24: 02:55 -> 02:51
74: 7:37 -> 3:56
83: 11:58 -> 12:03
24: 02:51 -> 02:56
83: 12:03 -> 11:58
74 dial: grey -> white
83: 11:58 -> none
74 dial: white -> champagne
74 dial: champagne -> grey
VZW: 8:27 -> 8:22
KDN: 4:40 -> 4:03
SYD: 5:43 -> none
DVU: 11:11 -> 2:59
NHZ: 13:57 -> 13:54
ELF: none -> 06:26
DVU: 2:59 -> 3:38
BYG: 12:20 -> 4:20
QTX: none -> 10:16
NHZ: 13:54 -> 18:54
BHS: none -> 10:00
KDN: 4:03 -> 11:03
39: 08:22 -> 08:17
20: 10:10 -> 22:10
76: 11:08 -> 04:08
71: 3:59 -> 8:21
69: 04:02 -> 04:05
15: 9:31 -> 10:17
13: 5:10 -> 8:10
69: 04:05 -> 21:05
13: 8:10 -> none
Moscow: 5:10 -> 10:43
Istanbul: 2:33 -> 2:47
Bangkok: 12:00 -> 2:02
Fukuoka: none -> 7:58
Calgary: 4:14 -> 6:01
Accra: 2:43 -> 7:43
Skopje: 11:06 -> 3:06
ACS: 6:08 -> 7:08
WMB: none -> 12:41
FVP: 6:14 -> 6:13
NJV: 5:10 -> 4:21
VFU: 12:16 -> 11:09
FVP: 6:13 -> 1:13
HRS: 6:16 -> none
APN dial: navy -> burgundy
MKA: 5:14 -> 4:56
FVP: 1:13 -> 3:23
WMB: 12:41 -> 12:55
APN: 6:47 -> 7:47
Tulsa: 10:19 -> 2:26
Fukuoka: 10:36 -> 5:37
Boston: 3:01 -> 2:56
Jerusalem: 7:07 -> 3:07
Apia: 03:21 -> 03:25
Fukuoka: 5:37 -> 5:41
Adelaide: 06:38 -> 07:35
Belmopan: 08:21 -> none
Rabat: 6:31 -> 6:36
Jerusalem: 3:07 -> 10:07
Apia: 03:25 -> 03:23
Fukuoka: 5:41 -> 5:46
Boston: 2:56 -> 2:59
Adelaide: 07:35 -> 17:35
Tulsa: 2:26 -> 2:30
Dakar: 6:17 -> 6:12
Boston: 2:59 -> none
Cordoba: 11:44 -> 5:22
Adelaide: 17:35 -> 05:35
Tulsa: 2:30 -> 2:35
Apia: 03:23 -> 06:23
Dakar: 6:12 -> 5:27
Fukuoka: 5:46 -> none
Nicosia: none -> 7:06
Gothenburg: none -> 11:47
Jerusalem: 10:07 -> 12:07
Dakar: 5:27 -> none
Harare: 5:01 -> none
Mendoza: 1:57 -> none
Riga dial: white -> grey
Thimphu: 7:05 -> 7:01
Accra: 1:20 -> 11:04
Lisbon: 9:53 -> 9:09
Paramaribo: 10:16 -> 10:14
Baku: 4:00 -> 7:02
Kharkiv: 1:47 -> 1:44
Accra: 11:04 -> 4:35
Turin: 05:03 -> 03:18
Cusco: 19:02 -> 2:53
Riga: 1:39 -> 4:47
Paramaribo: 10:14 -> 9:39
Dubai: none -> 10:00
.....
Exercise objective
Convert every line in the records into a JSON list of strings, with one string per line and no blank lines.

Solution
[
  "24: 02:55 -> 02:51",
  "74: 7:37 -> 3:56",
  "83: 11:58 -> 12:03",
  "24: 02:51 -> 02:56",
  "83: 12:03 -> 11:58",
  "74 dial: grey -> white",
  "83: 11:58 -> none",
  "74 dial: white -> champagne",
  "74 dial: champagne -> grey",
  "VZW: 8:27 -> 8:22",
  "KDN: 4:40 -> 4:03",
  "SYD: 5:43 -> none",
  "DVU: 11:11 -> 2:59",
  "NHZ: 13:57 -> 13:54",
  "ELF: none -> 06:26",
  "DVU: 2:59 -> 3:38",
  "BYG: 12:20 -> 4:20",
  "QTX: none -> 10:16",
  "NHZ: 13:54 -> 18:54",
  "BHS: none -> 10:00",
  "KDN: 4:03 -> 11:03",
  "39: 08:22 -> 08:17",
  "20: 10:10 -> 22:10",
  "76: 11:08 -> 04:08",
  "71: 3:59 -> 8:21",
  "69: 04:02 -> 04:05",
  "15: 9:31 -> 10:17",
  "13: 5:10 -> 8:10",
  "69: 04:05 -> 21:05",
  "13: 8:10 -> none",
  "Moscow: 5:10 -> 10:43",
  "Istanbul: 2:33 -> 2:47",
  "Bangkok: 12:00 -> 2:02",
  "Fukuoka: none -> 7:58",
  "Calgary: 4:14 -> 6:01",
  "Accra: 2:43 -> 7:43",
  "Skopje: 11:06 -> 3:06",
  "ACS: 6:08 -> 7:08",
  "WMB: none -> 12:41",
  "FVP: 6:14 -> 6:13",
  "NJV: 5:10 -> 4:21",
  "VFU: 12:16 -> 11:09",
  "FVP: 6:13 -> 1:13",
  "HRS: 6:16 -> none",
  "APN dial: navy -> burgundy",
  "MKA: 5:14 -> 4:56",
  "FVP: 1:13 -> 3:23",
  "WMB: 12:41 -> 12:55",
  "APN: 6:47 -> 7:47",
  "Tulsa: 10:19 -> 2:26",
  "Fukuoka: 10:36 -> 5:37",
  "Boston: 3:01 -> 2:56",
  "Jerusalem: 7:07 -> 3:07",
  "Apia: 03:21 -> 03:25",
  "Fukuoka: 5:37 -> 5:41",
  "Adelaide: 06:38 -> 07:35",
  "Belmopan: 08:21 -> none",
  "Rabat: 6:31 -> 6:36",
  "Jerusalem: 3:07 -> 10:07",
  "Apia: 03:25 -> 03:23",
  "Fukuoka: 5:41 -> 5:46",
  "Boston: 2:56 -> 2:59",
  "Adelaide: 07:35 -> 17:35",
  "Tulsa: 2:26 -> 2:30",
  "Dakar: 6:17 -> 6:12",
  "Boston: 2:59 -> none",
  "Cordoba: 11:44 -> 5:22",
  "Adelaide: 17:35 -> 05:35",
  "Tulsa: 2:30 -> 2:35",
  "Apia: 03:23 -> 06:23",
  "Dakar: 6:12 -> 5:27",
  "Fukuoka: 5:46 -> none",
  "Nicosia: none -> 7:06",
  "Gothenburg: none -> 11:47",
  "Jerusalem: 10:07 -> 12:07",
  "Dakar: 5:27 -> none",
  "Harare: 5:01 -> none",
  "Mendoza: 1:57 -> none",
  "Riga dial: white -> grey",
  "Thimphu: 7:05 -> 7:01",
  "Accra: 1:20 -> 11:04",
  "Lisbon: 9:53 -> 9:09",
  "Paramaribo: 10:16 -> 10:14",
  "Baku: 4:00 -> 7:02",
  "Kharkiv: 1:47 -> 1:44",
  "Accra: 11:04 -> 4:35",
  "Turin: 05:03 -> 03:18",
  "Cusco: 19:02 -> 2:53",
  "Riga: 1:39 -> 4:47",
  "Paramaribo: 10:14 -> 9:39",
  "Dubai: none -> 10:00"
]